Items listed in a dataset
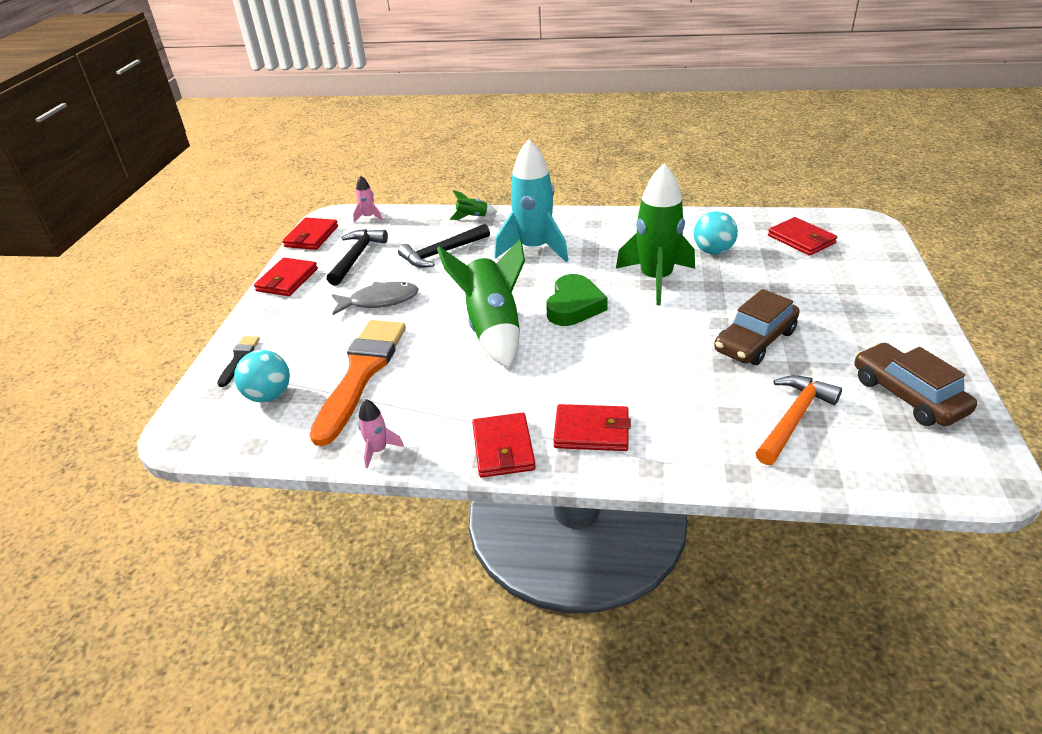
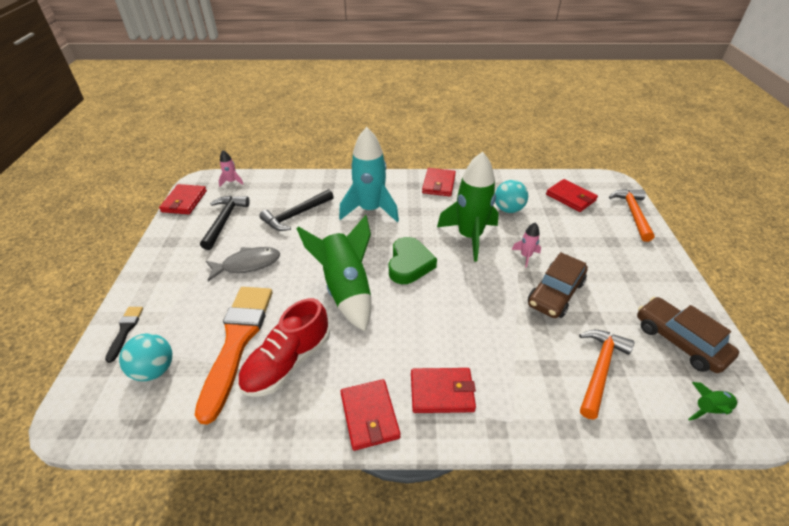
camera: 10 degrees left, 5 degrees up
(287, 280) = (165, 245): red wallet -> red wallet (438, 184)
(378, 450) = (259, 426): pink rocket -> pink rocket (525, 256)
(416, 395) = (288, 362): none -> red shoe
(472, 217) = (317, 180): green rocket -> green rocket (709, 409)
(883, 259) = (632, 213): none -> orange hammer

EXERCISE PROMPT
After locating the line with "(472, 217) = (317, 180): green", please repeat it and every line after it exactly, through the end of the data above.

RESULT FOR THIS TASK
(472, 217) = (317, 180): green rocket -> green rocket (709, 409)
(883, 259) = (632, 213): none -> orange hammer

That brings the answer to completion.